Supplied data:
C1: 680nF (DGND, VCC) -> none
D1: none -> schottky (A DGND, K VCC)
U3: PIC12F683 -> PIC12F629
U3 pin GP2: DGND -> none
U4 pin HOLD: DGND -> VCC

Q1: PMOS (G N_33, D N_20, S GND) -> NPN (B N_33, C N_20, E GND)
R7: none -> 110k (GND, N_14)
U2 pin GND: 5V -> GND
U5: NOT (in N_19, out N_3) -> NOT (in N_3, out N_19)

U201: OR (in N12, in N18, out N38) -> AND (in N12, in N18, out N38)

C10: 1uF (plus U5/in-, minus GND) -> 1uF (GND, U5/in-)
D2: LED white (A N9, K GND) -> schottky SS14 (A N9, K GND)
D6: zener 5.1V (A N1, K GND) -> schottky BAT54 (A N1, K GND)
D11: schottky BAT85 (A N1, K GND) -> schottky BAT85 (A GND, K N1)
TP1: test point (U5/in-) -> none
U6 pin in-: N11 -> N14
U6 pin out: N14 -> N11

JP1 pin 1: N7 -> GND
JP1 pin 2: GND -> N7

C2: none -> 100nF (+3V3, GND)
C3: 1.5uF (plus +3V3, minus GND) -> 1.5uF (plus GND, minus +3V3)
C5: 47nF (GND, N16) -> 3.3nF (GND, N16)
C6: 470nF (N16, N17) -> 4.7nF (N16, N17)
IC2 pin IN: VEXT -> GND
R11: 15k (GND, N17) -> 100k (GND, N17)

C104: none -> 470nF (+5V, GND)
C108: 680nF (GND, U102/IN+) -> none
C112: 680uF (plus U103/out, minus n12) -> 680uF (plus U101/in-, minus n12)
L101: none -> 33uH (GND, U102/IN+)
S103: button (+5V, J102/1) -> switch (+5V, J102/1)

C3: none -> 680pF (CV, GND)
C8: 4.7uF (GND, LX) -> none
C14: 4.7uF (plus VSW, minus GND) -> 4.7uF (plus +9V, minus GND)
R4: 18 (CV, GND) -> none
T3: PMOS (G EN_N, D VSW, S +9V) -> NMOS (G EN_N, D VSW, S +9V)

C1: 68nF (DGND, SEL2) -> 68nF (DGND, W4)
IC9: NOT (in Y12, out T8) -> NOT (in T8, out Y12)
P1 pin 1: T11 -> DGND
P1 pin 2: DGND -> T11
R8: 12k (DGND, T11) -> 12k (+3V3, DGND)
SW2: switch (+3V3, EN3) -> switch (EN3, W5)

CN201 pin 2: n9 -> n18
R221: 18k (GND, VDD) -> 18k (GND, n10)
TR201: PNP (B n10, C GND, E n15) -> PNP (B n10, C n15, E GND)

What this task involves: Once the listing above has been read, restate it exactly.

Expected answer:
C1: 680nF (DGND, VCC) -> none
D1: none -> schottky (A DGND, K VCC)
U3: PIC12F683 -> PIC12F629
U3 pin GP2: DGND -> none
U4 pin HOLD: DGND -> VCC

Q1: PMOS (G N_33, D N_20, S GND) -> NPN (B N_33, C N_20, E GND)
R7: none -> 110k (GND, N_14)
U2 pin GND: 5V -> GND
U5: NOT (in N_19, out N_3) -> NOT (in N_3, out N_19)

U201: OR (in N12, in N18, out N38) -> AND (in N12, in N18, out N38)

C10: 1uF (plus U5/in-, minus GND) -> 1uF (GND, U5/in-)
D2: LED white (A N9, K GND) -> schottky SS14 (A N9, K GND)
D6: zener 5.1V (A N1, K GND) -> schottky BAT54 (A N1, K GND)
D11: schottky BAT85 (A N1, K GND) -> schottky BAT85 (A GND, K N1)
TP1: test point (U5/in-) -> none
U6 pin in-: N11 -> N14
U6 pin out: N14 -> N11

JP1 pin 1: N7 -> GND
JP1 pin 2: GND -> N7

C2: none -> 100nF (+3V3, GND)
C3: 1.5uF (plus +3V3, minus GND) -> 1.5uF (plus GND, minus +3V3)
C5: 47nF (GND, N16) -> 3.3nF (GND, N16)
C6: 470nF (N16, N17) -> 4.7nF (N16, N17)
IC2 pin IN: VEXT -> GND
R11: 15k (GND, N17) -> 100k (GND, N17)

C104: none -> 470nF (+5V, GND)
C108: 680nF (GND, U102/IN+) -> none
C112: 680uF (plus U103/out, minus n12) -> 680uF (plus U101/in-, minus n12)
L101: none -> 33uH (GND, U102/IN+)
S103: button (+5V, J102/1) -> switch (+5V, J102/1)

C3: none -> 680pF (CV, GND)
C8: 4.7uF (GND, LX) -> none
C14: 4.7uF (plus VSW, minus GND) -> 4.7uF (plus +9V, minus GND)
R4: 18 (CV, GND) -> none
T3: PMOS (G EN_N, D VSW, S +9V) -> NMOS (G EN_N, D VSW, S +9V)

C1: 68nF (DGND, SEL2) -> 68nF (DGND, W4)
IC9: NOT (in Y12, out T8) -> NOT (in T8, out Y12)
P1 pin 1: T11 -> DGND
P1 pin 2: DGND -> T11
R8: 12k (DGND, T11) -> 12k (+3V3, DGND)
SW2: switch (+3V3, EN3) -> switch (EN3, W5)

CN201 pin 2: n9 -> n18
R221: 18k (GND, VDD) -> 18k (GND, n10)
TR201: PNP (B n10, C GND, E n15) -> PNP (B n10, C n15, E GND)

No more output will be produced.